WHAT YOU WILL DO:
In the records below, copy the line that contains "R6: 10k (GND, VMID) -> 10k (+5V, VMID)" and each line after it, word for word, through the last.
****
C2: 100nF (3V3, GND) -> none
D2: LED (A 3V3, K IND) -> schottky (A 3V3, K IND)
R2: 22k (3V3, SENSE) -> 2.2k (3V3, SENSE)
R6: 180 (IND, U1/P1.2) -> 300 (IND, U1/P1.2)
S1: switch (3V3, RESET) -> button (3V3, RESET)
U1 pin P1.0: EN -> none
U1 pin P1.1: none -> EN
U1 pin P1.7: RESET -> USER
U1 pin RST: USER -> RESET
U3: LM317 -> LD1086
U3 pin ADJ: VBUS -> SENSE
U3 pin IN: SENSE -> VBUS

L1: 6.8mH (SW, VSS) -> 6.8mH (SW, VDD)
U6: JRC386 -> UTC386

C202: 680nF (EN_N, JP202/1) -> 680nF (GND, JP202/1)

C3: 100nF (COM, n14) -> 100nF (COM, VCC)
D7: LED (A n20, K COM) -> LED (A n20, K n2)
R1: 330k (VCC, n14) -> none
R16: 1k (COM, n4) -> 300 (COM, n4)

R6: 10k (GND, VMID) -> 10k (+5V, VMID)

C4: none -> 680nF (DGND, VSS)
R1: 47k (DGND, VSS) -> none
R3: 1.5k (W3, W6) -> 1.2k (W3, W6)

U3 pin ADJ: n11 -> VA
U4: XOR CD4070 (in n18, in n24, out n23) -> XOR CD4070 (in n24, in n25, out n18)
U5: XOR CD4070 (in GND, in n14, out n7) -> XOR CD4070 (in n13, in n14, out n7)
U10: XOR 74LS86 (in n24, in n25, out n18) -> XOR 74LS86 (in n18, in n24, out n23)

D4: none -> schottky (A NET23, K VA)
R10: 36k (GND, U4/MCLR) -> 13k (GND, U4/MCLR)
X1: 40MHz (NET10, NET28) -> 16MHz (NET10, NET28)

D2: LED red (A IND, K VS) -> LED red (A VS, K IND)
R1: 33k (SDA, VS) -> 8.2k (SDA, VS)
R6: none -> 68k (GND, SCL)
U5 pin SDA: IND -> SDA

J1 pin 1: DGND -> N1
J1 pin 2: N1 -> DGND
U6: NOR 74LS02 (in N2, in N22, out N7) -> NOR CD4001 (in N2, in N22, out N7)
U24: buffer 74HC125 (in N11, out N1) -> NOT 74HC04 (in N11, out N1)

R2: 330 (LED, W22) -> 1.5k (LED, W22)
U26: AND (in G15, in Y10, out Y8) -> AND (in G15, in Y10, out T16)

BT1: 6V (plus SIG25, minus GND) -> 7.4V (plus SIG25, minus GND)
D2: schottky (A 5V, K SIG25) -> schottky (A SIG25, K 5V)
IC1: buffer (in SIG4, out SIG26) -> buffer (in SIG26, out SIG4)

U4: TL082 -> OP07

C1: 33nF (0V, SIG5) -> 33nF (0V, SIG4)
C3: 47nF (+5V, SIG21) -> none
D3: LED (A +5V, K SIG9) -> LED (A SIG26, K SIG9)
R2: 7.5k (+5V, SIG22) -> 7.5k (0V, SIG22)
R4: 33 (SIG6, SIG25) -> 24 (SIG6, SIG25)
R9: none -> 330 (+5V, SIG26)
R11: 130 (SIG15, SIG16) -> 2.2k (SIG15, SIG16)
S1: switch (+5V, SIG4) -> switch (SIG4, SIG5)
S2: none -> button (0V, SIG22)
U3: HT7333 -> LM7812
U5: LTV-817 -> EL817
****
SOLUTION BELOW:
R6: 10k (GND, VMID) -> 10k (+5V, VMID)

C4: none -> 680nF (DGND, VSS)
R1: 47k (DGND, VSS) -> none
R3: 1.5k (W3, W6) -> 1.2k (W3, W6)

U3 pin ADJ: n11 -> VA
U4: XOR CD4070 (in n18, in n24, out n23) -> XOR CD4070 (in n24, in n25, out n18)
U5: XOR CD4070 (in GND, in n14, out n7) -> XOR CD4070 (in n13, in n14, out n7)
U10: XOR 74LS86 (in n24, in n25, out n18) -> XOR 74LS86 (in n18, in n24, out n23)

D4: none -> schottky (A NET23, K VA)
R10: 36k (GND, U4/MCLR) -> 13k (GND, U4/MCLR)
X1: 40MHz (NET10, NET28) -> 16MHz (NET10, NET28)

D2: LED red (A IND, K VS) -> LED red (A VS, K IND)
R1: 33k (SDA, VS) -> 8.2k (SDA, VS)
R6: none -> 68k (GND, SCL)
U5 pin SDA: IND -> SDA

J1 pin 1: DGND -> N1
J1 pin 2: N1 -> DGND
U6: NOR 74LS02 (in N2, in N22, out N7) -> NOR CD4001 (in N2, in N22, out N7)
U24: buffer 74HC125 (in N11, out N1) -> NOT 74HC04 (in N11, out N1)

R2: 330 (LED, W22) -> 1.5k (LED, W22)
U26: AND (in G15, in Y10, out Y8) -> AND (in G15, in Y10, out T16)

BT1: 6V (plus SIG25, minus GND) -> 7.4V (plus SIG25, minus GND)
D2: schottky (A 5V, K SIG25) -> schottky (A SIG25, K 5V)
IC1: buffer (in SIG4, out SIG26) -> buffer (in SIG26, out SIG4)

U4: TL082 -> OP07

C1: 33nF (0V, SIG5) -> 33nF (0V, SIG4)
C3: 47nF (+5V, SIG21) -> none
D3: LED (A +5V, K SIG9) -> LED (A SIG26, K SIG9)
R2: 7.5k (+5V, SIG22) -> 7.5k (0V, SIG22)
R4: 33 (SIG6, SIG25) -> 24 (SIG6, SIG25)
R9: none -> 330 (+5V, SIG26)
R11: 130 (SIG15, SIG16) -> 2.2k (SIG15, SIG16)
S1: switch (+5V, SIG4) -> switch (SIG4, SIG5)
S2: none -> button (0V, SIG22)
U3: HT7333 -> LM7812
U5: LTV-817 -> EL817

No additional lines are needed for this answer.